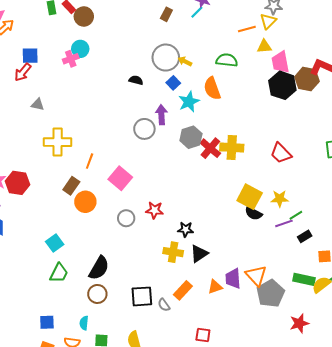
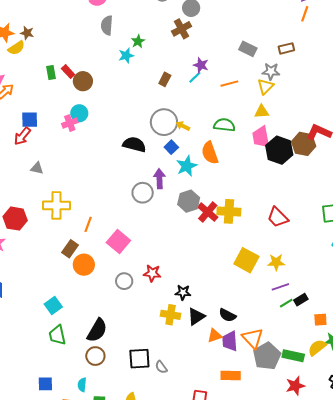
orange line: (247, 29) -> (229, 84), moved
pink trapezoid: (280, 62) -> (261, 137), moved
black semicircle: (136, 80) -> (134, 144), size x1.6
red hexagon: (17, 183) -> (15, 219), moved
black semicircle: (253, 213) -> (227, 315), moved
green line: (296, 215) -> (286, 303), moved
green trapezoid: (59, 273) -> (57, 335), turned 140
green rectangle: (304, 279) -> (293, 356), moved
orange triangle: (215, 287) -> (215, 336), moved
orange rectangle: (183, 290) -> (231, 376), moved, turned 48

▸ **What you are asked to do**:
Give every line of the records above again, exactly, and omit the pictures.

▸ **Response box**:
orange line: (247, 29) -> (229, 84), moved
pink trapezoid: (280, 62) -> (261, 137), moved
black semicircle: (136, 80) -> (134, 144), size x1.6
red hexagon: (17, 183) -> (15, 219), moved
black semicircle: (253, 213) -> (227, 315), moved
green line: (296, 215) -> (286, 303), moved
green trapezoid: (59, 273) -> (57, 335), turned 140
green rectangle: (304, 279) -> (293, 356), moved
orange triangle: (215, 287) -> (215, 336), moved
orange rectangle: (183, 290) -> (231, 376), moved, turned 48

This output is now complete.